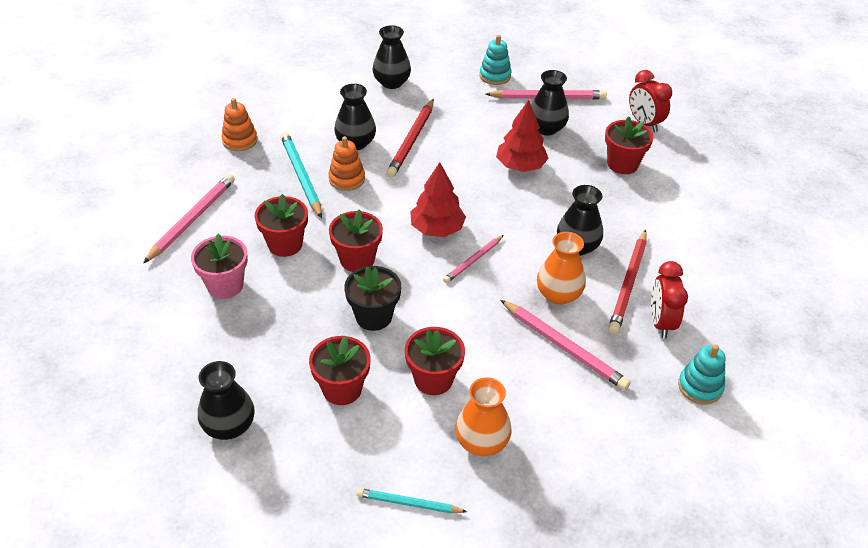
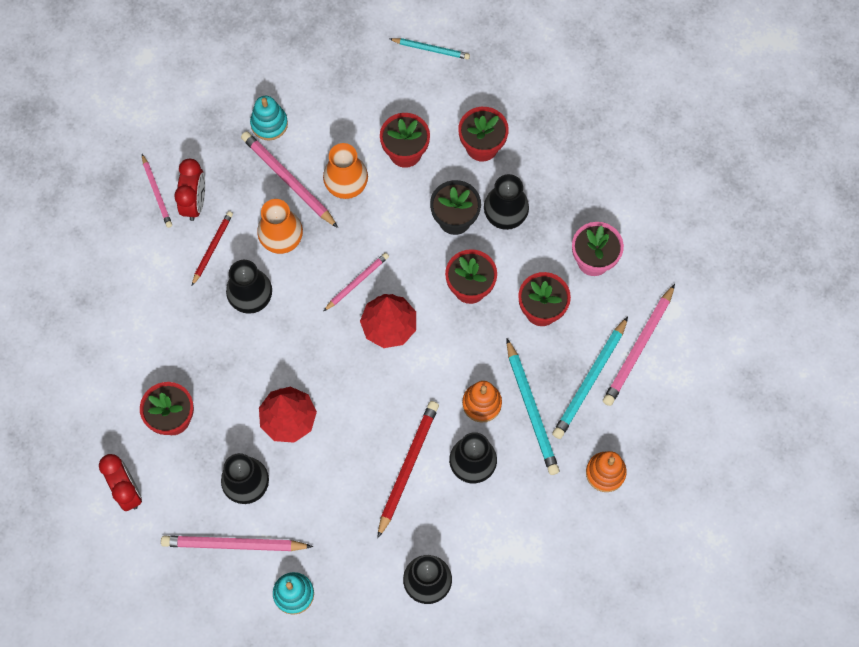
camera: 175 degrees left, 25 degrees up
(229, 426) = (571, 117): black vase -> black vase (505, 214)
(244, 196) = (590, 380): none -> turquoise pencil
(481, 442) = (371, 95): orange vase -> orange vase (346, 184)
(628, 284) = (212, 248): red pencil -> red pencil, size x0.61
(700, 386) = (181, 136): turquoise stacking toy -> turquoise stacking toy (269, 124)
(705, 330) = (157, 192): none -> pink pencil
■ ■ ■ ■
WORK INSTRUCTION
Your output should be an exact copy of every line from the one containing "(481, 442) = (371, 95): orange" through the end of the records.

REPLY TO THE EXERCISE
(481, 442) = (371, 95): orange vase -> orange vase (346, 184)
(628, 284) = (212, 248): red pencil -> red pencil, size x0.61
(700, 386) = (181, 136): turquoise stacking toy -> turquoise stacking toy (269, 124)
(705, 330) = (157, 192): none -> pink pencil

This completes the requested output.